### Aim of the task
Nothing should differ between your answer and the records below.

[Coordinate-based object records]
★ ★ ★
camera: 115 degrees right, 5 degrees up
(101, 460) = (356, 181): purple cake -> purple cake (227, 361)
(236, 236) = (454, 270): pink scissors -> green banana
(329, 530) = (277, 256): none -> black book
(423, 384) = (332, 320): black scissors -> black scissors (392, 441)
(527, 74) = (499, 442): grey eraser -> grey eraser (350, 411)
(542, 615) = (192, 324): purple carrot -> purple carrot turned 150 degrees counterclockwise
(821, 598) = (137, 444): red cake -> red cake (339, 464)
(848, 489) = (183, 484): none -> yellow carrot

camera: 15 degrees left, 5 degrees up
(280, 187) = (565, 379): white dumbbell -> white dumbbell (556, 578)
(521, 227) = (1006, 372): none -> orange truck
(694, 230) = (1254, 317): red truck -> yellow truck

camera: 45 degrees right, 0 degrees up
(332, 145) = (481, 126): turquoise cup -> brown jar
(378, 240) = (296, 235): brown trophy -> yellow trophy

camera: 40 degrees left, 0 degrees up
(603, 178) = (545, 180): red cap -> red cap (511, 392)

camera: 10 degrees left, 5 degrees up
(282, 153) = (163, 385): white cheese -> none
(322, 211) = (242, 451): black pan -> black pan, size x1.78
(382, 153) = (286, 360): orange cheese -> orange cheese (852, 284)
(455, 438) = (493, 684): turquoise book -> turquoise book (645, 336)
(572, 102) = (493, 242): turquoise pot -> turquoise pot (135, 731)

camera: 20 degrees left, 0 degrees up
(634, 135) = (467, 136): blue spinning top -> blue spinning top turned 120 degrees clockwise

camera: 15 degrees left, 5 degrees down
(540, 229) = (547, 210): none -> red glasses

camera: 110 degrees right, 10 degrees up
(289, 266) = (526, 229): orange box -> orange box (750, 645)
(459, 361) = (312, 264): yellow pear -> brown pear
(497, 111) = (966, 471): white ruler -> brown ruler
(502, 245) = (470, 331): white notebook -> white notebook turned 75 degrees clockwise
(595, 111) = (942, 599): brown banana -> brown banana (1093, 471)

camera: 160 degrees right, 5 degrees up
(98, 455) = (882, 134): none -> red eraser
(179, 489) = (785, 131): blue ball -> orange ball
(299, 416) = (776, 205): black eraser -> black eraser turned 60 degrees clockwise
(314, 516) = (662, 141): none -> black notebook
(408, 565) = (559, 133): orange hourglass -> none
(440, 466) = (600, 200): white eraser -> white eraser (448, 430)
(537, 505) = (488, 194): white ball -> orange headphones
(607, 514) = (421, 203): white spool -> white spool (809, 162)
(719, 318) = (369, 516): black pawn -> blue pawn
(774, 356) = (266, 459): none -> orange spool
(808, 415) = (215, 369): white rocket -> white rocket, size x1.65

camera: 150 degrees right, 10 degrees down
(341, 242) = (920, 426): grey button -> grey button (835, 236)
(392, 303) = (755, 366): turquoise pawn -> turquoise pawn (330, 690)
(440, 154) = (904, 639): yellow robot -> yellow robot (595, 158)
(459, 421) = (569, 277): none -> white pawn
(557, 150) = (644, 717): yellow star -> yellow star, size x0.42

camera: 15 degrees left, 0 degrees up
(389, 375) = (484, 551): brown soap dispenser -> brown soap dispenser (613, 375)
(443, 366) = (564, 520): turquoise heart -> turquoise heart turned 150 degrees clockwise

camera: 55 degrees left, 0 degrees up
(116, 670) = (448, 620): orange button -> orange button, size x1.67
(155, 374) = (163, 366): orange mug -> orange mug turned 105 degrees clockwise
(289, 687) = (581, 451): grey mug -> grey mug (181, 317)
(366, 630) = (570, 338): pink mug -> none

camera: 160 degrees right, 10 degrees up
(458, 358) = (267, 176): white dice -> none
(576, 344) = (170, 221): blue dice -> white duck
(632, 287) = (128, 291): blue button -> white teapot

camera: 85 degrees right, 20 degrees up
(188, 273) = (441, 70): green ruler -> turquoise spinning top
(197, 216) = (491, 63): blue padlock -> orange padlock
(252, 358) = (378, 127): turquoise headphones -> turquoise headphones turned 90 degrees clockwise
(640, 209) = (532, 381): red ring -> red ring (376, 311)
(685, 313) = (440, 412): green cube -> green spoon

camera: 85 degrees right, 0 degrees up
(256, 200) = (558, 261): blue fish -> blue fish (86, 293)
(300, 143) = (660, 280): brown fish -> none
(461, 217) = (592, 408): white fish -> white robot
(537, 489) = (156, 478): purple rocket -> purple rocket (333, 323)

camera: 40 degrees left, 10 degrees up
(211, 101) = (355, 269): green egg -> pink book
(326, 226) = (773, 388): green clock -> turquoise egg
★ ★ ★
### Solution for this problem
camera: 115 degrees right, 5 degrees up
(101, 460) = (356, 181): purple cake -> purple cake (227, 361)
(236, 236) = (454, 270): pink scissors -> green banana
(329, 530) = (277, 256): none -> black book
(423, 384) = (332, 320): black scissors -> black scissors (392, 441)
(527, 74) = (499, 442): grey eraser -> grey eraser (350, 411)
(542, 615) = (192, 324): purple carrot -> purple carrot turned 150 degrees counterclockwise
(821, 598) = (137, 444): red cake -> red cake (339, 464)
(848, 489) = (183, 484): none -> yellow carrot

camera: 15 degrees left, 5 degrees up
(280, 187) = (565, 379): white dumbbell -> white dumbbell (556, 578)
(521, 227) = (1006, 372): none -> orange truck
(694, 230) = (1254, 317): red truck -> yellow truck

camera: 45 degrees right, 0 degrees up
(332, 145) = (481, 126): turquoise cup -> brown jar
(378, 240) = (296, 235): brown trophy -> yellow trophy

camera: 40 degrees left, 0 degrees up
(603, 178) = (545, 180): red cap -> red cap (511, 392)

camera: 10 degrees left, 5 degrees up
(282, 153) = (163, 385): white cheese -> none
(322, 211) = (242, 451): black pan -> black pan, size x1.78
(382, 153) = (286, 360): orange cheese -> orange cheese (852, 284)
(455, 438) = (493, 684): turquoise book -> turquoise book (645, 336)
(572, 102) = (493, 242): turquoise pot -> turquoise pot (135, 731)

camera: 20 degrees left, 0 degrees up
(634, 135) = (467, 136): blue spinning top -> blue spinning top turned 120 degrees clockwise

camera: 15 degrees left, 5 degrees down
(540, 229) = (547, 210): none -> red glasses

camera: 110 degrees right, 10 degrees up
(289, 266) = (526, 229): orange box -> orange box (750, 645)
(459, 361) = (312, 264): yellow pear -> brown pear
(497, 111) = (966, 471): white ruler -> brown ruler
(502, 245) = (470, 331): white notebook -> white notebook turned 75 degrees clockwise
(595, 111) = (942, 599): brown banana -> brown banana (1093, 471)

camera: 160 degrees right, 5 degrees up
(98, 455) = (882, 134): none -> red eraser
(179, 489) = (785, 131): blue ball -> orange ball
(299, 416) = (776, 205): black eraser -> black eraser turned 60 degrees clockwise
(314, 516) = (662, 141): none -> black notebook
(408, 565) = (559, 133): orange hourglass -> none
(440, 466) = (600, 200): white eraser -> white eraser (448, 430)
(537, 505) = (488, 194): white ball -> orange headphones
(607, 514) = (421, 203): white spool -> white spool (809, 162)
(719, 318) = (369, 516): black pawn -> blue pawn
(774, 356) = (266, 459): none -> orange spool
(808, 415) = (215, 369): white rocket -> white rocket, size x1.65

camera: 150 degrees right, 10 degrees down
(341, 242) = (920, 426): grey button -> grey button (835, 236)
(392, 303) = (755, 366): turquoise pawn -> turquoise pawn (330, 690)
(440, 154) = (904, 639): yellow robot -> yellow robot (595, 158)
(459, 421) = (569, 277): none -> white pawn
(557, 150) = (644, 717): yellow star -> yellow star, size x0.42

camera: 15 degrees left, 0 degrees up
(389, 375) = (484, 551): brown soap dispenser -> brown soap dispenser (613, 375)
(443, 366) = (564, 520): turquoise heart -> turquoise heart turned 150 degrees clockwise

camera: 55 degrees left, 0 degrees up
(116, 670) = (448, 620): orange button -> orange button, size x1.67
(155, 374) = (163, 366): orange mug -> orange mug turned 105 degrees clockwise
(289, 687) = (581, 451): grey mug -> grey mug (181, 317)
(366, 630) = (570, 338): pink mug -> none

camera: 160 degrees right, 10 degrees up
(458, 358) = (267, 176): white dice -> none
(576, 344) = (170, 221): blue dice -> white duck
(632, 287) = (128, 291): blue button -> white teapot

camera: 85 degrees right, 20 degrees up
(188, 273) = (441, 70): green ruler -> turquoise spinning top
(197, 216) = (491, 63): blue padlock -> orange padlock
(252, 358) = (378, 127): turquoise headphones -> turquoise headphones turned 90 degrees clockwise
(640, 209) = (532, 381): red ring -> red ring (376, 311)
(685, 313) = (440, 412): green cube -> green spoon

camera: 85 degrees right, 0 degrees up
(256, 200) = (558, 261): blue fish -> blue fish (86, 293)
(300, 143) = (660, 280): brown fish -> none
(461, 217) = (592, 408): white fish -> white robot
(537, 489) = (156, 478): purple rocket -> purple rocket (333, 323)

camera: 40 degrees left, 10 degrees up
(211, 101) = (355, 269): green egg -> pink book
(326, 226) = (773, 388): green clock -> turquoise egg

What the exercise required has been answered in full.